Aim of the exercise: Give back each entry unchanged, minus pictures.

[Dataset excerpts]
******************************

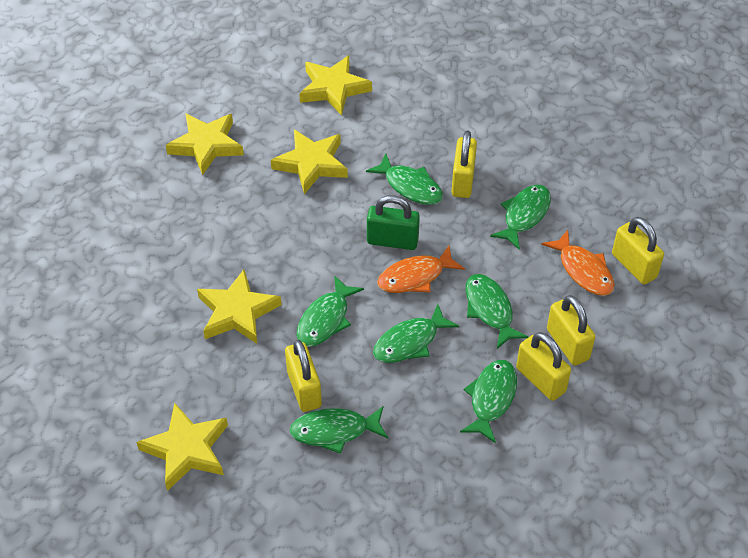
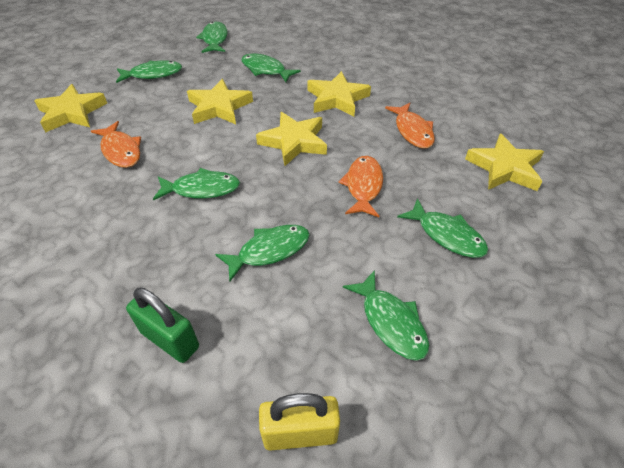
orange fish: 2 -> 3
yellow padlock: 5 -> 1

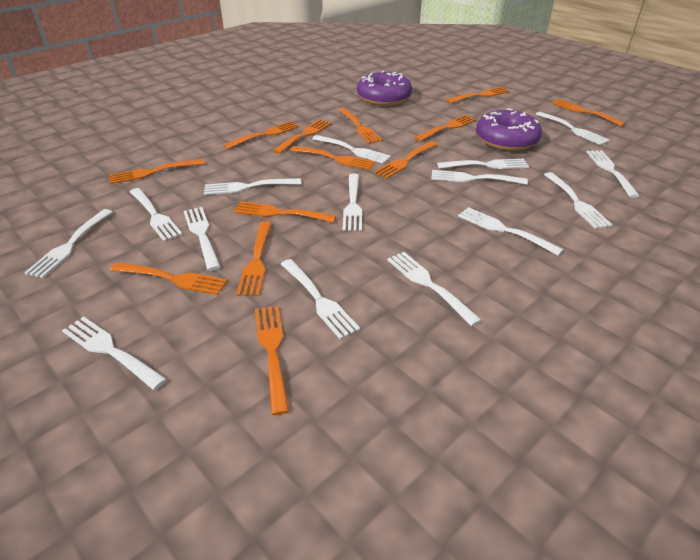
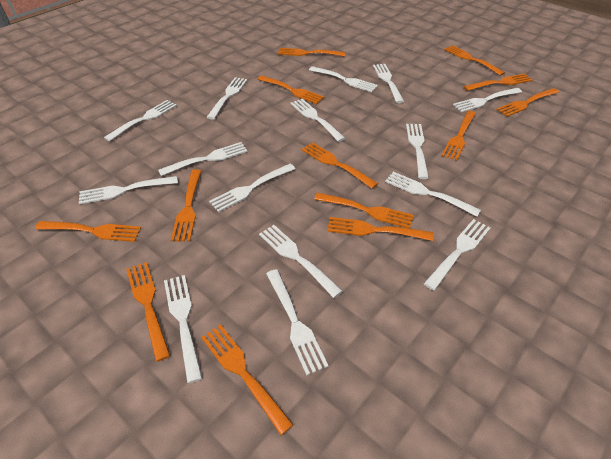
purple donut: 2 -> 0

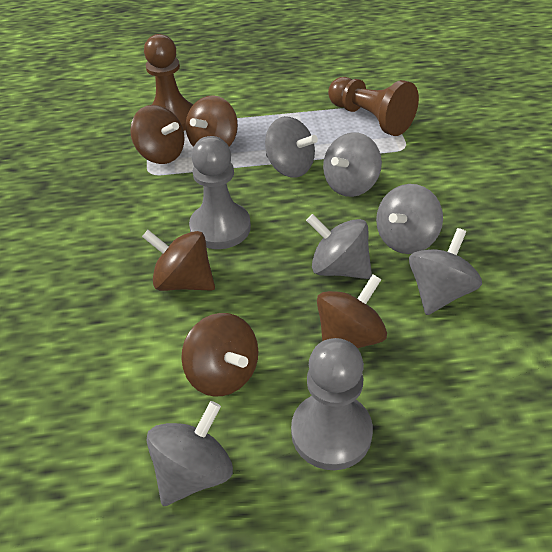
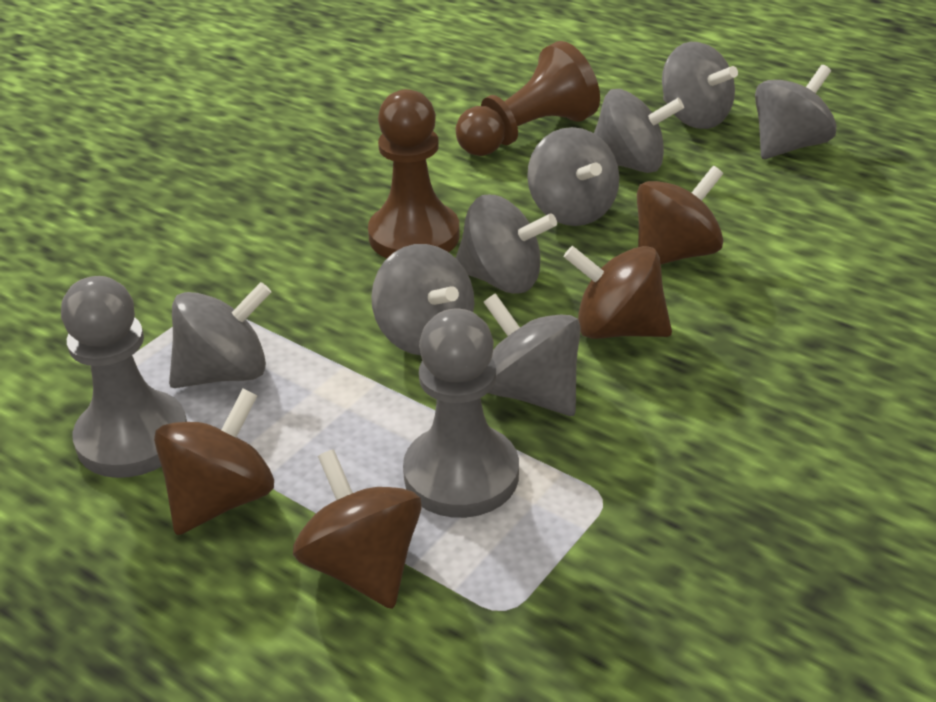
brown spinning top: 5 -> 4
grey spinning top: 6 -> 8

******************************

Task solution:
orange fish: 2 -> 3
yellow padlock: 5 -> 1

purple donut: 2 -> 0

brown spinning top: 5 -> 4
grey spinning top: 6 -> 8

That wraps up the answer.